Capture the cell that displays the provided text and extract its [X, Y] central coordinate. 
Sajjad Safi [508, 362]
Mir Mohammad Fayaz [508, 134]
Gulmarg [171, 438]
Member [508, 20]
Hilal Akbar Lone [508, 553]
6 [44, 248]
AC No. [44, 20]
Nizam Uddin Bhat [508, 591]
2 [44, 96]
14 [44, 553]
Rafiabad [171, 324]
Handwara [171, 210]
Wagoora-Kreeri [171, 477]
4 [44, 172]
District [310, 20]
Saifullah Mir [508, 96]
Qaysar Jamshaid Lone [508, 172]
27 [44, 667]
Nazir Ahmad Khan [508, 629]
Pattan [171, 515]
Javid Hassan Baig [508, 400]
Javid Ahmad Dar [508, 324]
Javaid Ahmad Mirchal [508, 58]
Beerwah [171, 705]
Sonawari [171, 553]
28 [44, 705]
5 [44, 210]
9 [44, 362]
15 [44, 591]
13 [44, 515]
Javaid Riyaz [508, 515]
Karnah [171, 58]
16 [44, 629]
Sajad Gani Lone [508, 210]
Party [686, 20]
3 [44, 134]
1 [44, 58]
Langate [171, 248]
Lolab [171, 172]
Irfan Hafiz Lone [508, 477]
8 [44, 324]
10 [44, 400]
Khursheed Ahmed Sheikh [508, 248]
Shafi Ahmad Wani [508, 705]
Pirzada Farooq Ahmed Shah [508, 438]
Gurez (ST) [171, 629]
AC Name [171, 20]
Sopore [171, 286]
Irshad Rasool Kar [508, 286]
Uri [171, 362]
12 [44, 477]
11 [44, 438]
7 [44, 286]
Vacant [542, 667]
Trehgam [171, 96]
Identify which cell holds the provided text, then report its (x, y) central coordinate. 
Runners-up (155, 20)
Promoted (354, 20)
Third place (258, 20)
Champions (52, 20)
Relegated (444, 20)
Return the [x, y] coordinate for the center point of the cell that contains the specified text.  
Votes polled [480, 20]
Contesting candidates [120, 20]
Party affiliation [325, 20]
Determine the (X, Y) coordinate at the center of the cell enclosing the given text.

────────────────────────────────────────

Transcribe the entire listing above line by line, reproducing every character without alteration.

## Task solution
Capture the cell that displays the provided text and extract its [X, Y] central coordinate. 
Sajjad Safi [508, 362]
Mir Mohammad Fayaz [508, 134]
Gulmarg [171, 438]
Member [508, 20]
Hilal Akbar Lone [508, 553]
6 [44, 248]
AC No. [44, 20]
Nizam Uddin Bhat [508, 591]
2 [44, 96]
14 [44, 553]
Rafiabad [171, 324]
Handwara [171, 210]
Wagoora-Kreeri [171, 477]
4 [44, 172]
District [310, 20]
Saifullah Mir [508, 96]
Qaysar Jamshaid Lone [508, 172]
27 [44, 667]
Nazir Ahmad Khan [508, 629]
Pattan [171, 515]
Javid Hassan Baig [508, 400]
Javid Ahmad Dar [508, 324]
Javaid Ahmad Mirchal [508, 58]
Beerwah [171, 705]
Sonawari [171, 553]
28 [44, 705]
5 [44, 210]
9 [44, 362]
15 [44, 591]
13 [44, 515]
Javaid Riyaz [508, 515]
Karnah [171, 58]
16 [44, 629]
Sajad Gani Lone [508, 210]
Party [686, 20]
3 [44, 134]
1 [44, 58]
Langate [171, 248]
Lolab [171, 172]
Irfan Hafiz Lone [508, 477]
8 [44, 324]
10 [44, 400]
Khursheed Ahmed Sheikh [508, 248]
Shafi Ahmad Wani [508, 705]
Pirzada Farooq Ahmed Shah [508, 438]
Gurez (ST) [171, 629]
AC Name [171, 20]
Sopore [171, 286]
Irshad Rasool Kar [508, 286]
Uri [171, 362]
12 [44, 477]
11 [44, 438]
7 [44, 286]
Vacant [542, 667]
Trehgam [171, 96]
Identify which cell holds the provided text, then report its (x, y) central coordinate. 
Runners-up (155, 20)
Promoted (354, 20)
Third place (258, 20)
Champions (52, 20)
Relegated (444, 20)
Return the [x, y] coordinate for the center point of the cell that contains the specified text.  
Votes polled [480, 20]
Contesting candidates [120, 20]
Party affiliation [325, 20]
Determine the (X, Y) coordinate at the center of the cell enclosing the given text.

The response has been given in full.